What is needed: Could you copy every record exactly, leaving the pictures behind?

Data for review:
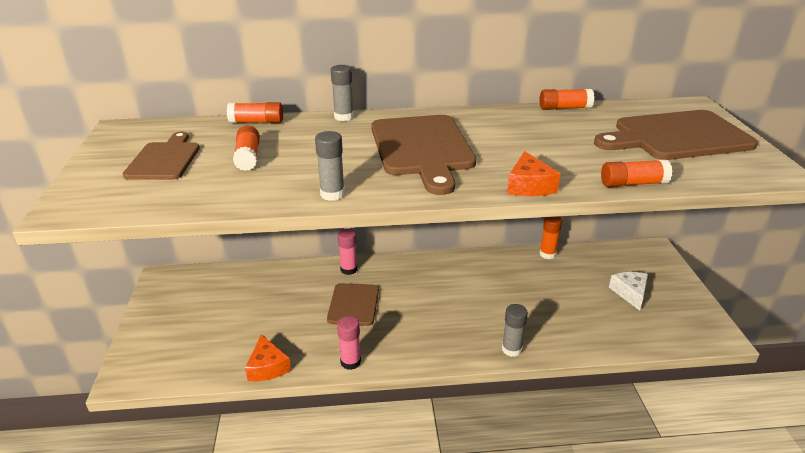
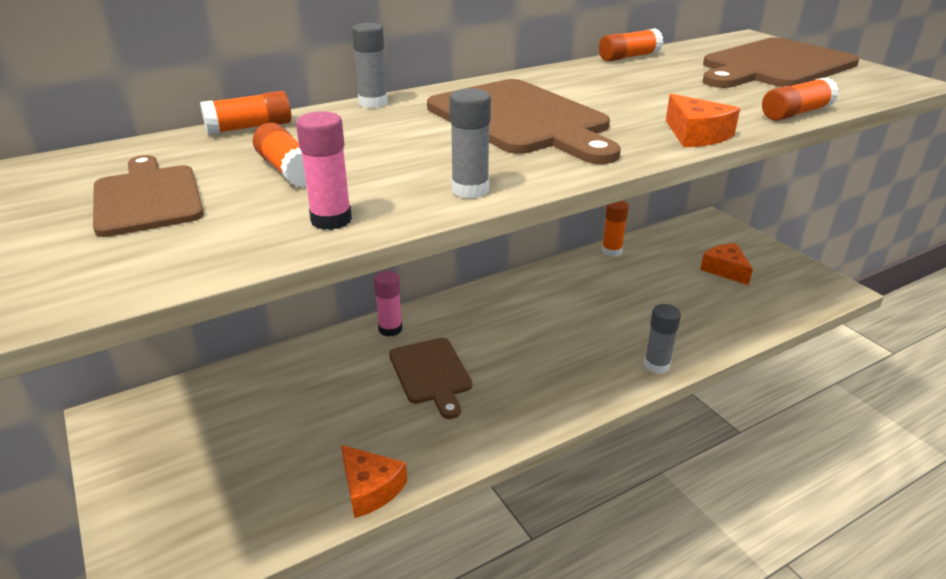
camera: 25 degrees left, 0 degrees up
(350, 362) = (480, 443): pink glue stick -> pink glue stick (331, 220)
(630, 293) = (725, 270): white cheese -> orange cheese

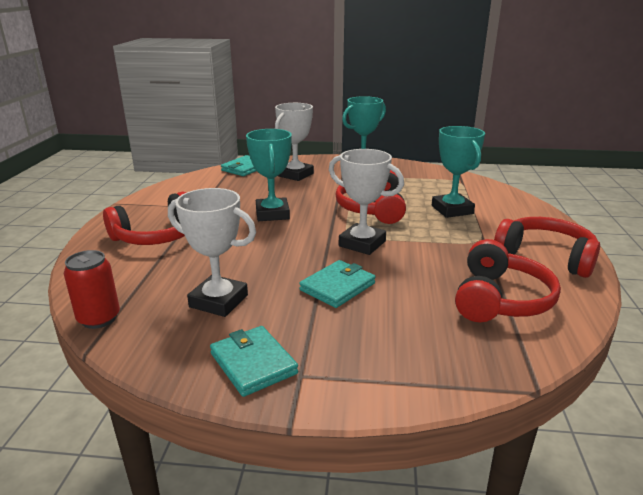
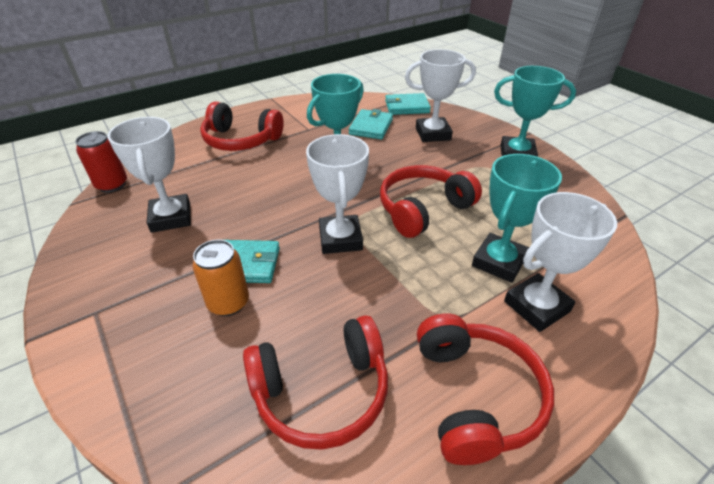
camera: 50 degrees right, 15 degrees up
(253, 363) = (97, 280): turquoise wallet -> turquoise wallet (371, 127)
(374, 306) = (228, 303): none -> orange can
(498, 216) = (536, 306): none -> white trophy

Answer to the problem:
camera: 25 degrees left, 0 degrees up
(350, 362) = (480, 443): pink glue stick -> pink glue stick (331, 220)
(630, 293) = (725, 270): white cheese -> orange cheese

camera: 50 degrees right, 15 degrees up
(253, 363) = (97, 280): turquoise wallet -> turquoise wallet (371, 127)
(374, 306) = (228, 303): none -> orange can
(498, 216) = (536, 306): none -> white trophy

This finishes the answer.